(Collection entries)
Content starts
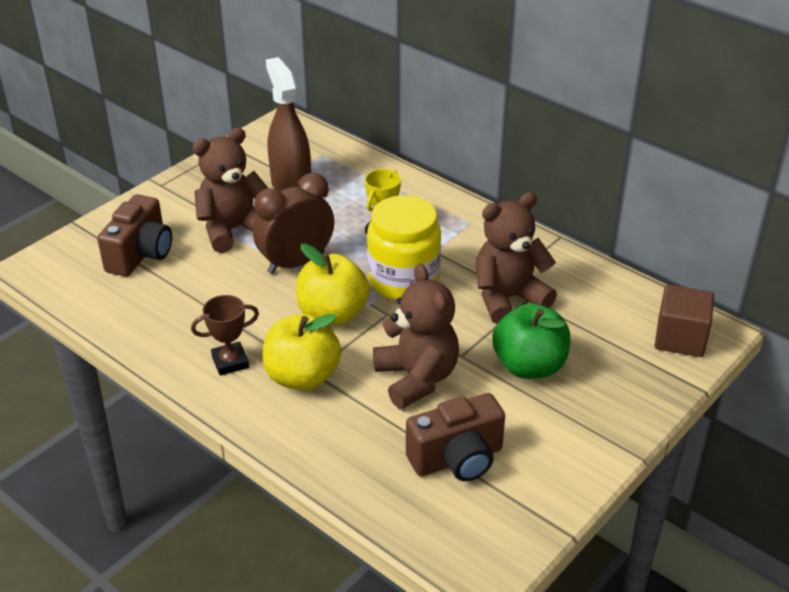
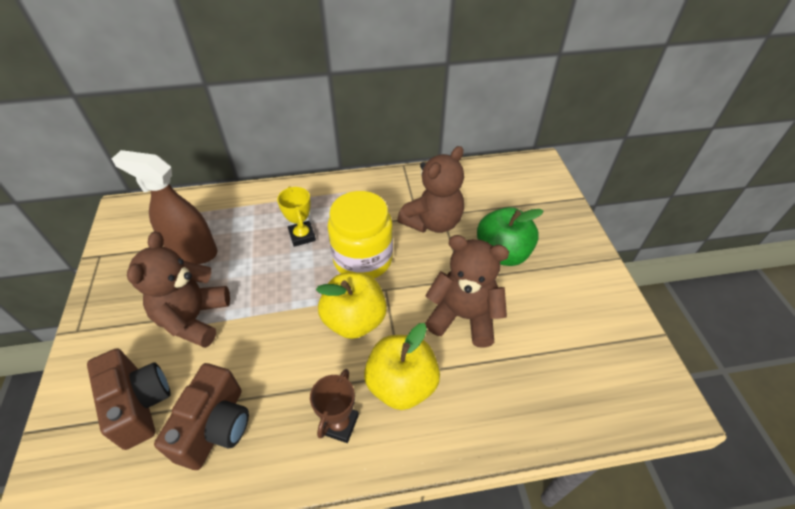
camera: 50 degrees left, 10 degrees up
brown clock [253,173,334,274] -> none
brown camera [406,393,505,481] -> brown camera moved to [154,363,249,470]
brown teddy bear [476,192,557,324] -> brown teddy bear turned 150 degrees counterclockwise [397,146,464,233]
brown cube [654,285,714,357] -> none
Content ends
Work item:
Please output the line that contains "brown camera [406,393,505,481]" and every line after it in the entries above, exactly, and nothing more.

Response:
brown camera [406,393,505,481] -> brown camera moved to [154,363,249,470]
brown teddy bear [476,192,557,324] -> brown teddy bear turned 150 degrees counterclockwise [397,146,464,233]
brown cube [654,285,714,357] -> none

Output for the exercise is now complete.